● **PROBLEM TO WORK ON**:
In your copy, leave out the pictures and repeat the entries below exactly.

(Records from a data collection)
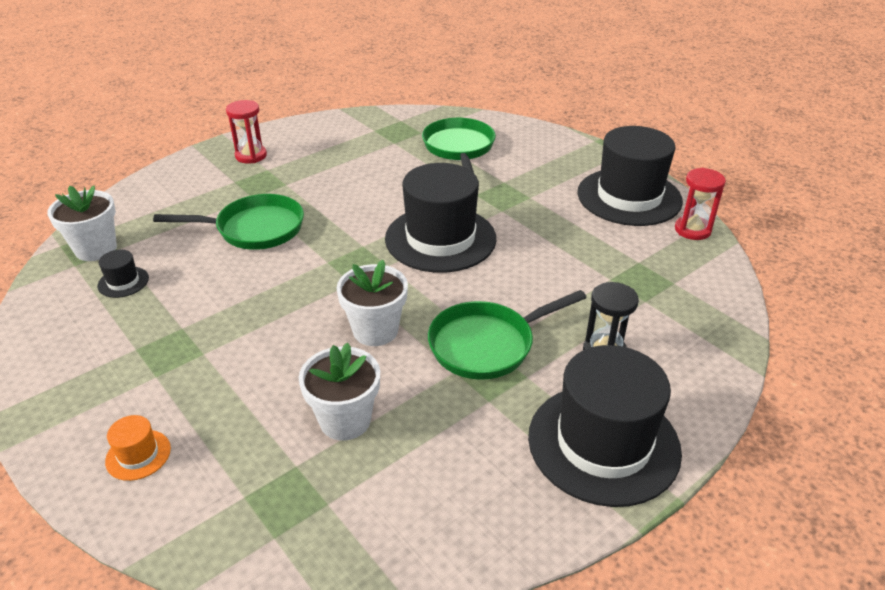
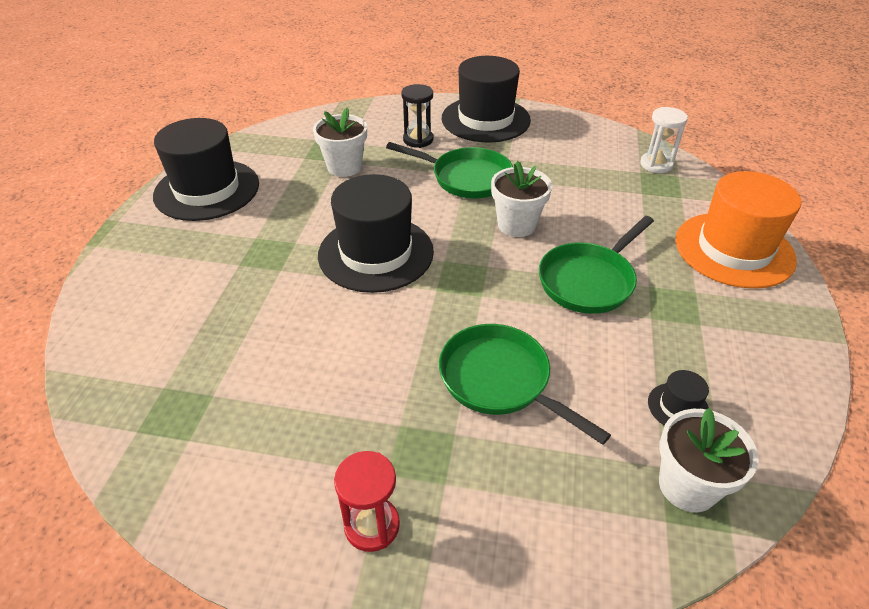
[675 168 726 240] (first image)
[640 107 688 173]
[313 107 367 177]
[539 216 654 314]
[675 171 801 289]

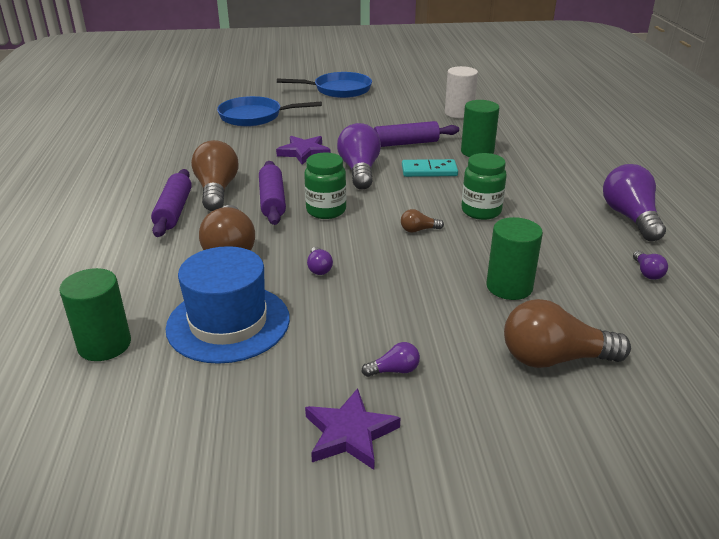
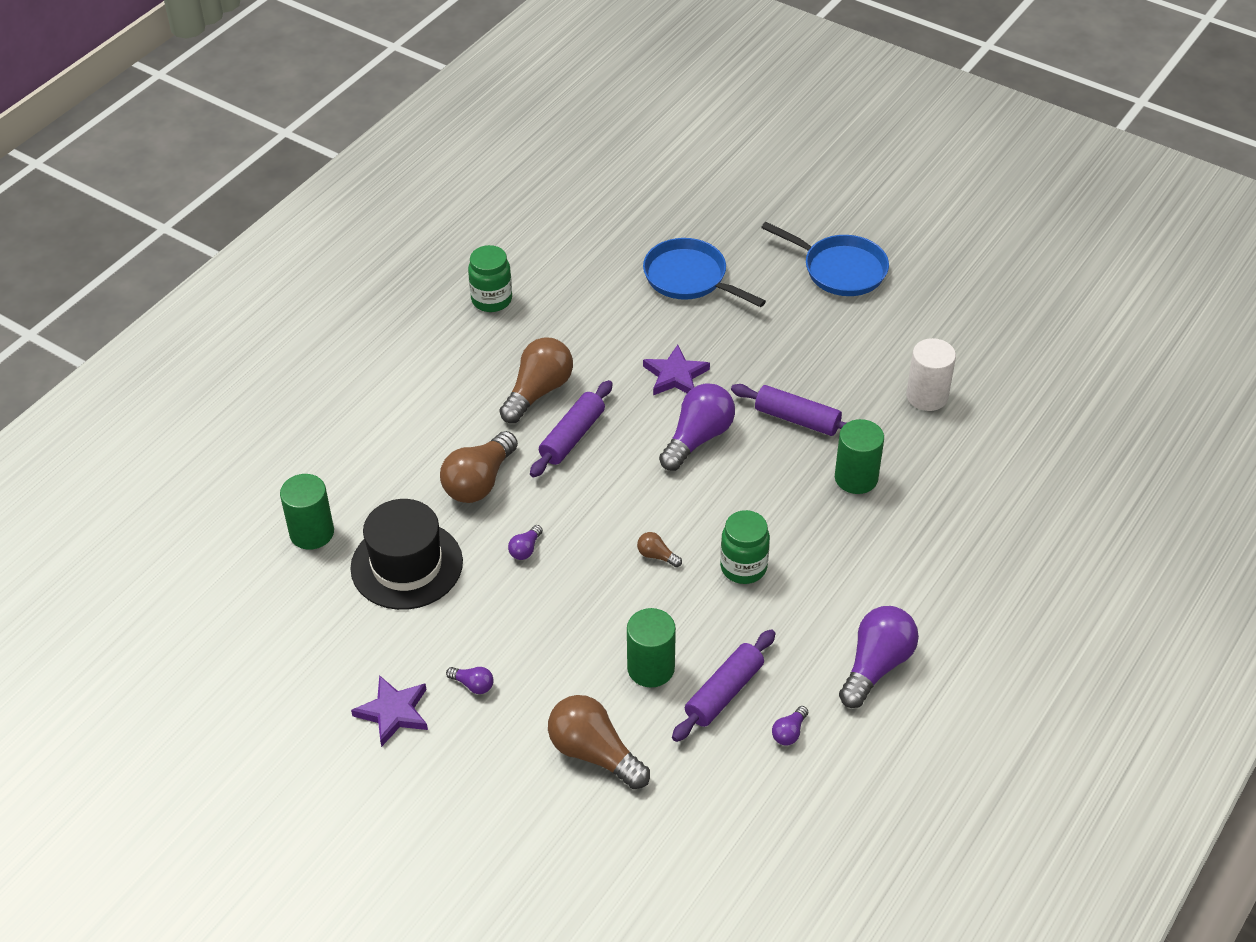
[402 159 458 177] (first image)
[672 629 775 742]
[468 245 512 312]
[350 499 463 610]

● **TASK RESULT**:
[675 168 726 240] (first image)
[640 107 688 173]
[313 107 367 177]
[539 216 654 314]
[675 171 801 289]

[402 159 458 177] (first image)
[672 629 775 742]
[468 245 512 312]
[350 499 463 610]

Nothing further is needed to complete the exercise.